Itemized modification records
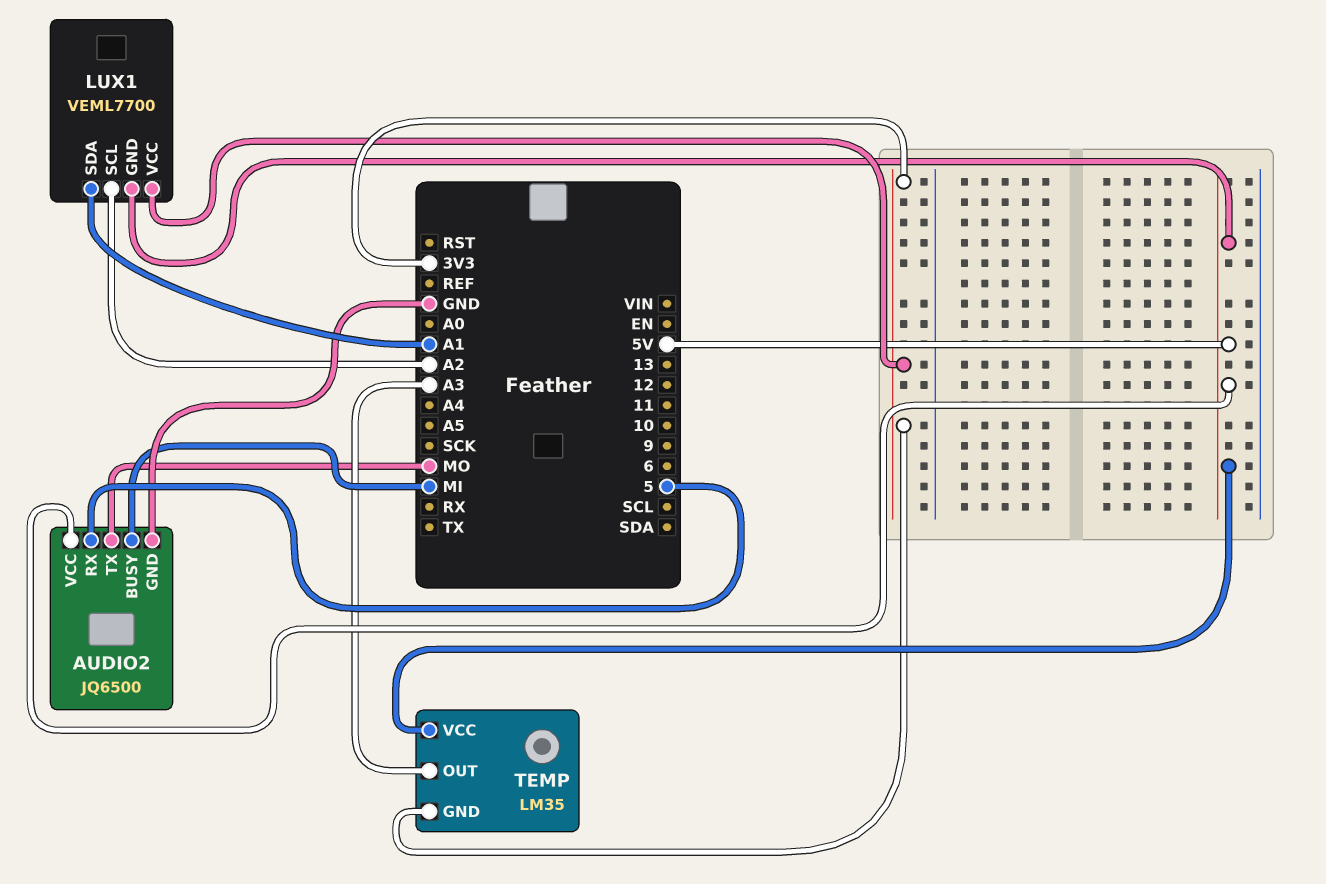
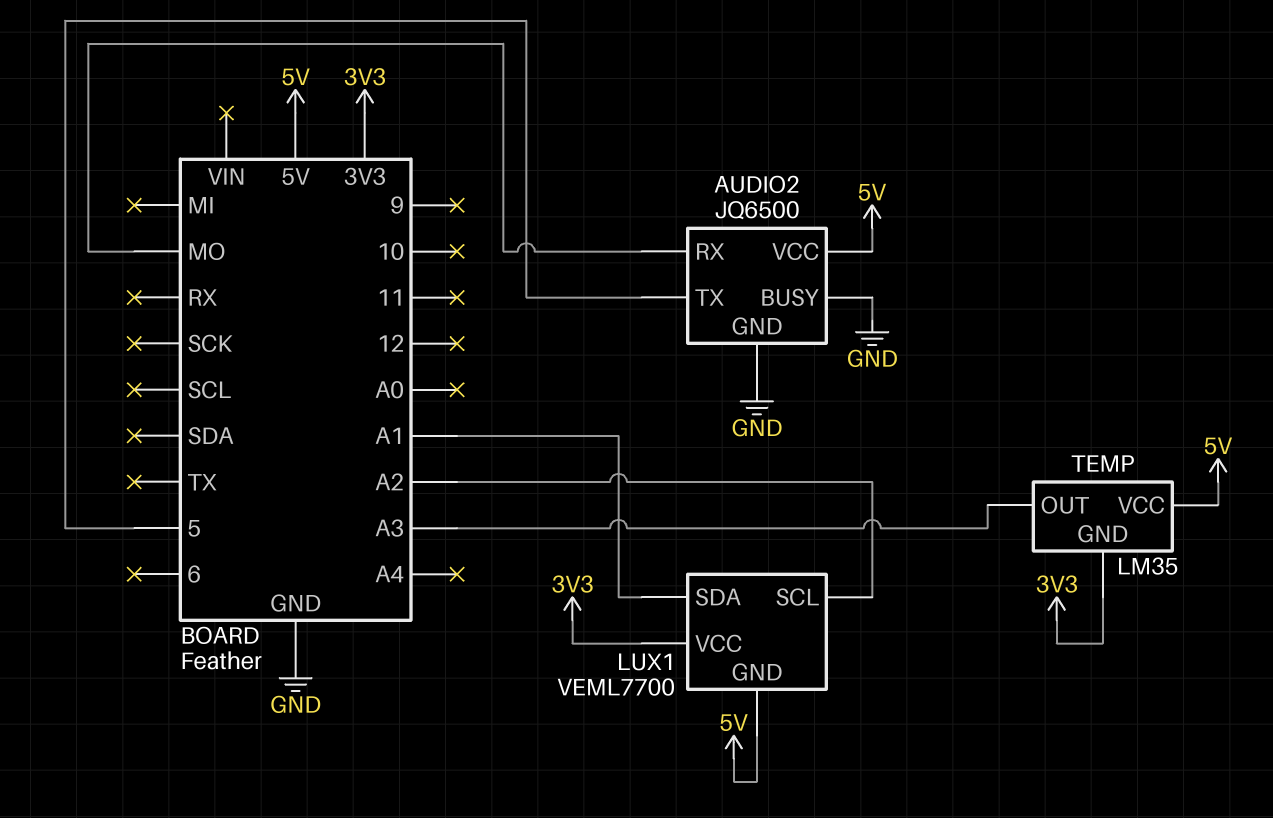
AUDIO2 pin BUSY: MI -> GND
AUDIO2 pin RX: 5 -> MO
AUDIO2 pin TX: MO -> 5

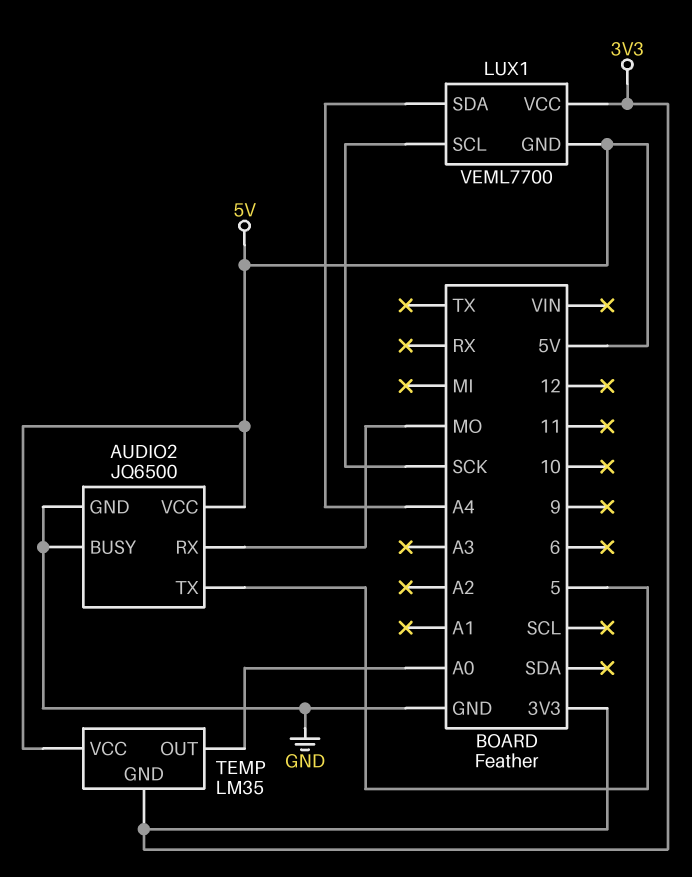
LUX1 pin SCL: A2 -> SCK
LUX1 pin SDA: A1 -> A4
TEMP pin OUT: A3 -> A0

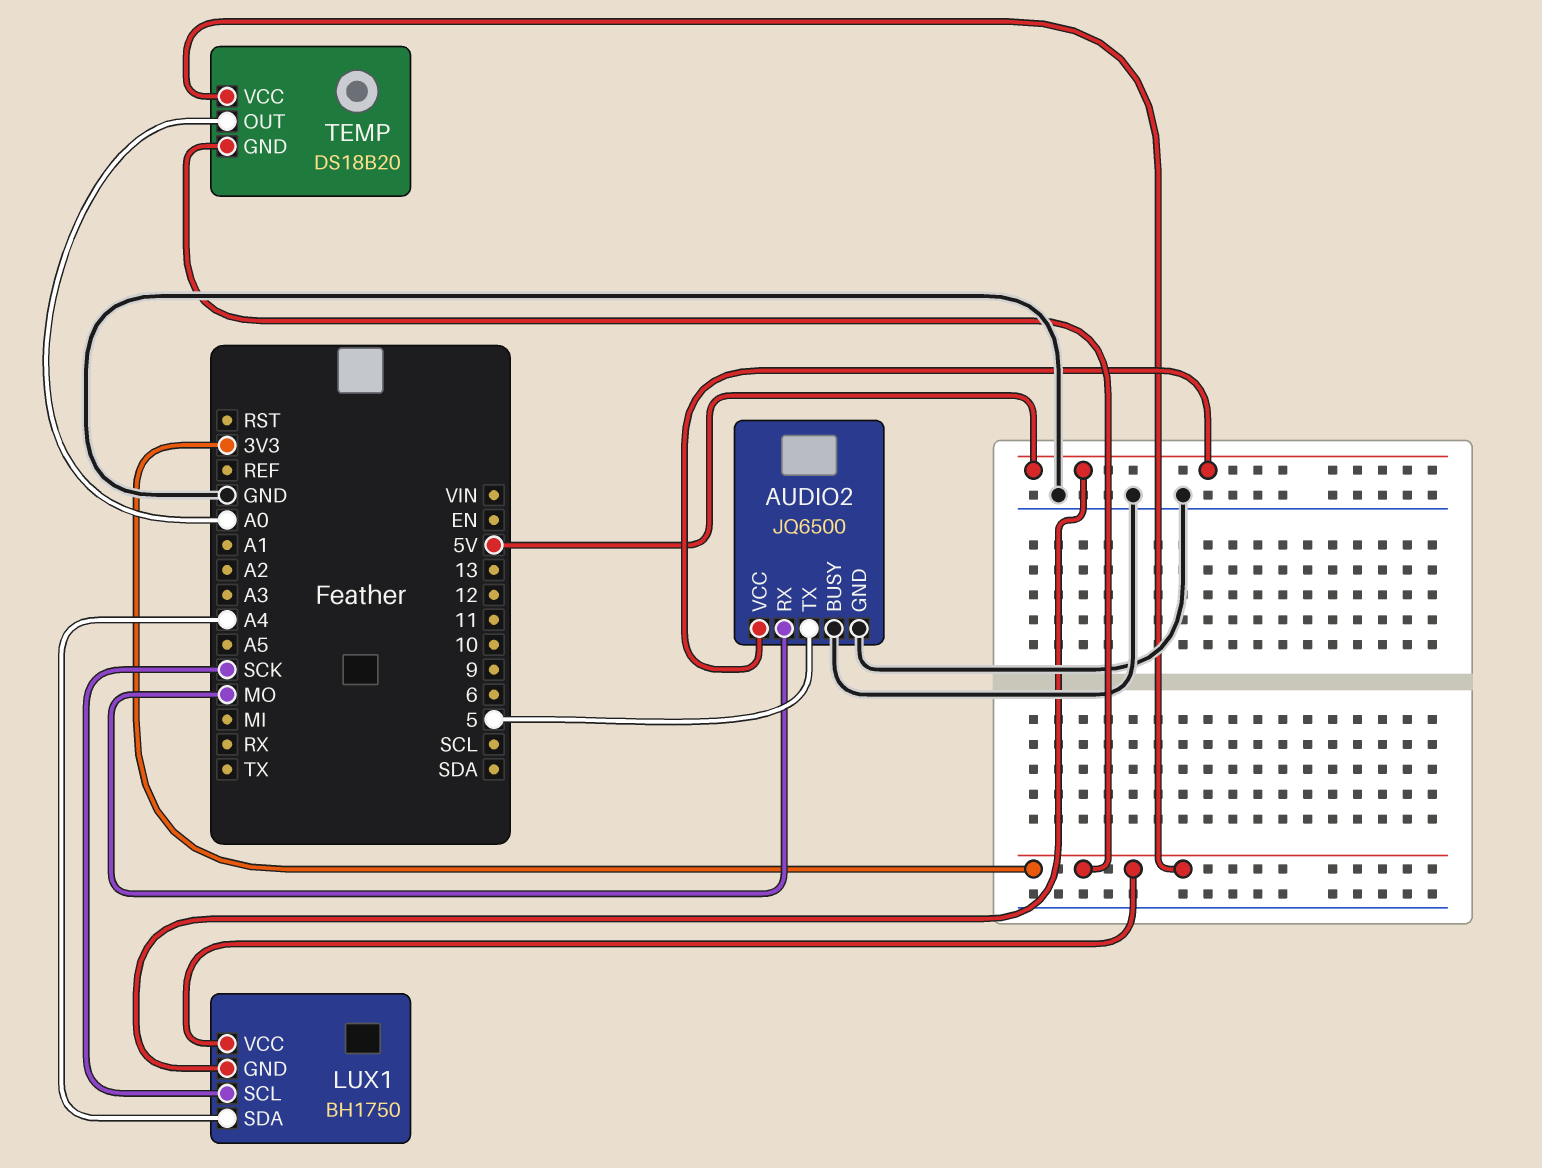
LUX1: VEML7700 -> BH1750
TEMP: LM35 -> DS18B20
TEMP pin VCC: 5V -> 3V3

EXERCISE DESCRIPTION :: Each line from the one holding "LUX1: VEML7700 -> BH1750" through the last line of the data is to be transcribed exactly, with nothing else added.

ANSWER BOX ::
LUX1: VEML7700 -> BH1750
TEMP: LM35 -> DS18B20
TEMP pin VCC: 5V -> 3V3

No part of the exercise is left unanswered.